▶ [Short task] Find every line in the records below that contains the string "kern", and copy each of those lines.

Dataset records

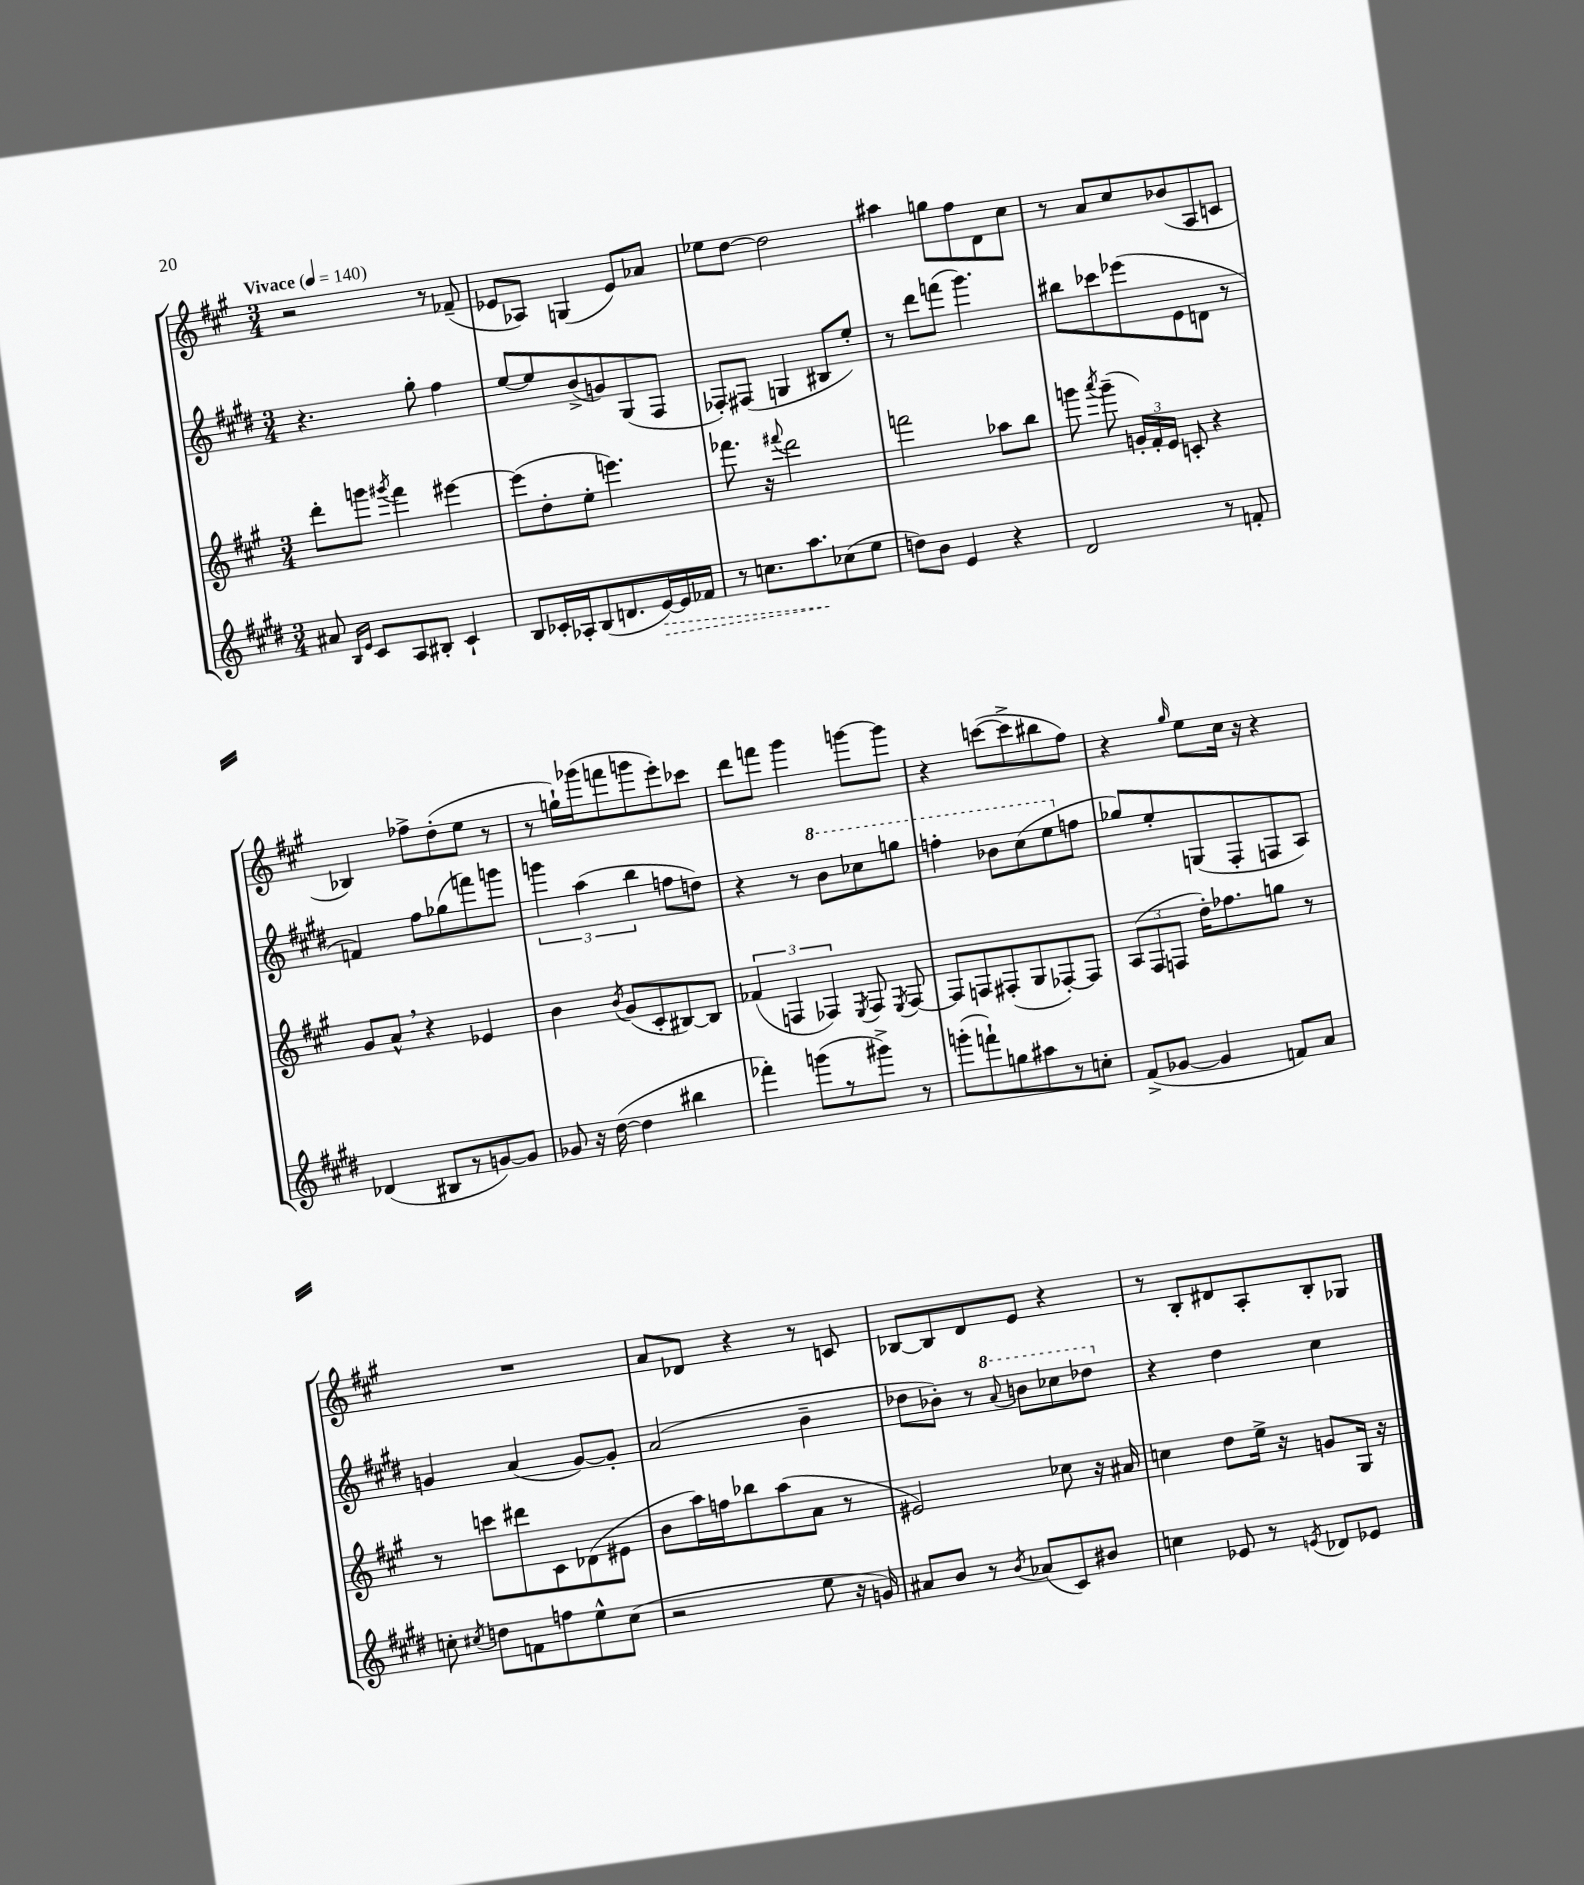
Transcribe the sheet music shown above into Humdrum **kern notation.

**kern	**kern	**kern	**kern
*staff4	*staff3	*staff2	*staff1
*clefG2	*clefG2	*clefG2	*clefG2
*k[f#c#g#d#]	*k[f#c#g#]	*k[f#c#g#d#]	*k[f#c#g#]
*M3/4	*M3/4	*M3/4	*M3/4
*MM140	*MM140	*MM140	*MM140
8a#	8ddd'	4.r	2r
16qqB	.	.	.
16qqe	.	.	.
8c#	8ggg	.	.
.	8qggg#	.	.
8A	4fff#	.	.
8B#'	.	8gg#'	.
4c#`	[4eee#	4ff#	8r
.	.	.	(8f-~
=	=	=	=
8B	(8eee#]	[8ee	8e-
16c-'	8dd'	8ee]	8A-)
16A-'	.	.	.
(8B	8ee'	(8b^	(4G
8.d	4.eee)	8g)	.
.	.	(8G#	8e-)
[16e)	.	.	.
16e]	.	8F#	8a-
16f-	.	.	.
=	=	=	=
8r	8.fff-	8F-')	8ee-
8.cc	.	(8F#	[8dd
.	16r	.	.
.	8qqfff#	.	.
.	2ddd	4G	2dd]
8.aa	.	.	.
(8cc-	.	8B#	.
8ee	.	8ee')	.
=	=	=	=
8dd)	2fff	8r	4aa#
8b	.	8ddd#	.
4e	.	(8fff	8gg
.	.	4.ggg#)	8ff#
4r	8aa-	.	8d
.	8bb	.	8cc#
=	=	=	=
2d#	8ggg	8bb#	8r
.	8qaaa	.	.
.	(8ggg~	8ccc-	8a
.	24g')	(8eee-	8cc#
.	24f#'	.	.
.	24e	.	.
.	8c'	8e	(8b-
8r	4r	8d	8A
8f'	.	8r	8c
=	=	=	=
(4d-	8g#	4f)	4B-)
.	8a^^	.	.
8B#	4r	8ff#	8ff-^
8r	.	(8gg-	(8dd'
[8g)	4e-	8fff)	8ee
8g]	.	8ggg	8r
=	=	=	=
8g-	4b	6ggg	8r
16r	.	.	16gg`)
.	.	(6aa	.
([16dd#	.	.	(16ggg-
.	8qb	.	.
4dd#]	(8g#	.	8fff
.	.	6bb	.
.	8c#'	.	8ggg
4bb#	[8B#)	8ff	8eee')
.	8B#]	8dd)	8ccc-
=	=	=	=
4fff-')	(6f-	4r	8ddd
.	.	.	8fff
.	6F	.	.
(8ggg	.	8r	4ggg#
.	6F-)	.	.
8r	.	8bb	.
.	8qE	.	.
8ggg#^)	8F-	8ccc-	[8ggg
.	8qE	.	.
8r	[8F-	8ggg	8ggg]
=	=	=	=
(8ggg'	8F-]	4fff'	4r
8fff`)	8F	.	.
8gg	(8F#'	8bb-	([8ccc
8aa#	8G#	(8ccc#	8ccc^]
8r	[8F-')	8eee	8bb#
8cc'	8F-]	8ff	8ff#)
=	=	=	=
(8f#^	(12A	8gg-)	4r
.	12F#	.	.
[8g-	.	8ee'	.
.	12F	.	.
.	.	.	16qqgg#
4g-]	16dd')	(8G	8ee
.	8.ff-	.	.
.	.	8F#'	16cc#
.	.	.	16r
8f)	8gg	8F	4r
8a	8r	8A)	.
=	=	=	=
8cc'	8r	4g	2.r
8qcc#	.	.	.
8dd	8ccc	.	.
8f	8ddd#	(4a	.
8ff	8c#	.	.
8ee^^	(8d-	[8g)	.
(8cc#	8e#	8g']	.
=	=	=	=
2r	8b	(2a	8a
.	16aa)	.	8d-
.	16ff	.	.
.	8bb-	.	4r
.	(8aa	.	.
8ee	8a	4b~	8r
16r	8r	.	8c
16g)	.	.	.
=	=	=	=
8a#	2e#)	8dd-	[8B-
8b	.	8b-')	8B-]
8r	.	8r	8d
8qb	.	8qqaa	.
(8a-	.	8bb	8e
8c#)	8cc-	8ccc-	4r
8b#	16r	8ddd-	.
.	16a#	.	.
=	=	=	=
4cc	4cc	4r	8r
.	.	.	8B'
8e-	8dd	4dd#	8d#
8r	16ee^	.	8A'
.	16r	.	.
8qe	.	.	.
8d-	8g	4cc#	8B'
8e-	16G#	.	8G-
.	16r	.	.
==	==	==	==
*-	*-	*-	*-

▶ [Answer in full]
Transcribe the sheet music shown above into Humdrum **kern notation.
**kern	**kern	**kern	**kern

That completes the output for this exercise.